What is required:
Where the word "shifted" appears in a line of the entries below, count that line and give the total alone.

Data provided:
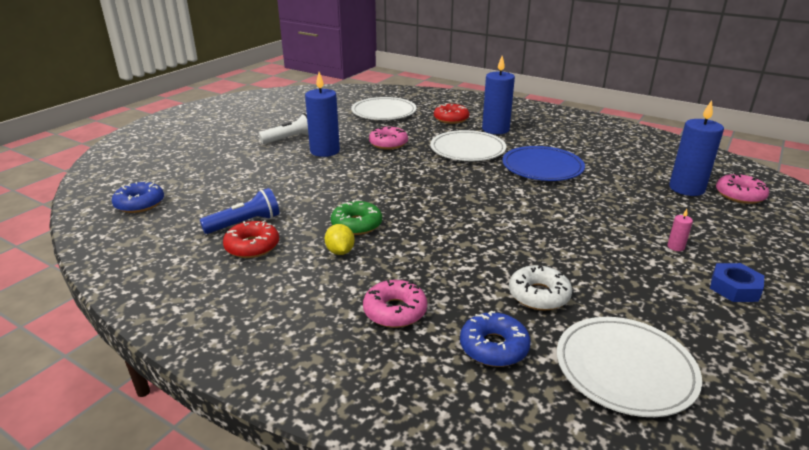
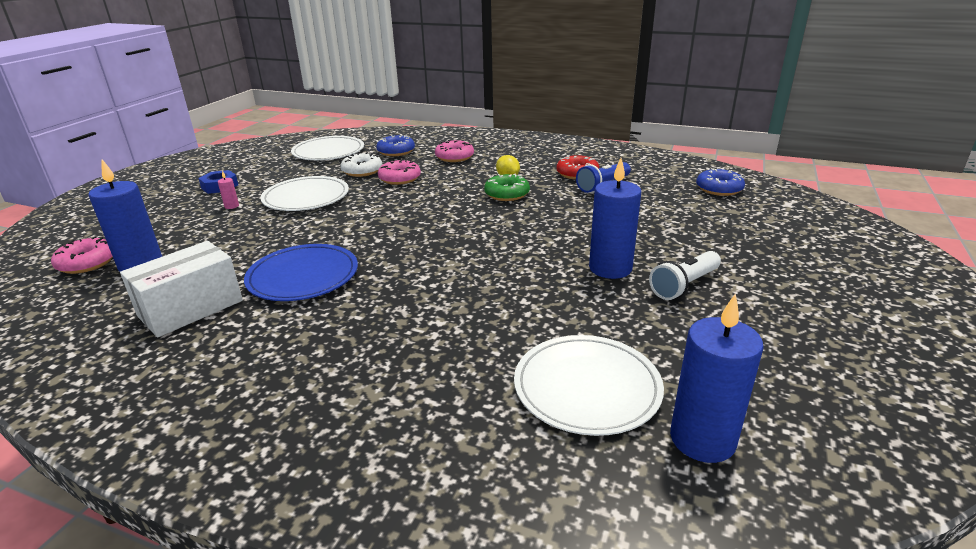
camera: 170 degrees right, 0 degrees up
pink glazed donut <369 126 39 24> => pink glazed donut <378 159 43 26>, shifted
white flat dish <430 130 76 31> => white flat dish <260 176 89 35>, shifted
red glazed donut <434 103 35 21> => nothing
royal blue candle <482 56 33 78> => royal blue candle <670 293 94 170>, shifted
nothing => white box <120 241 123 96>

Result for this exercise:
3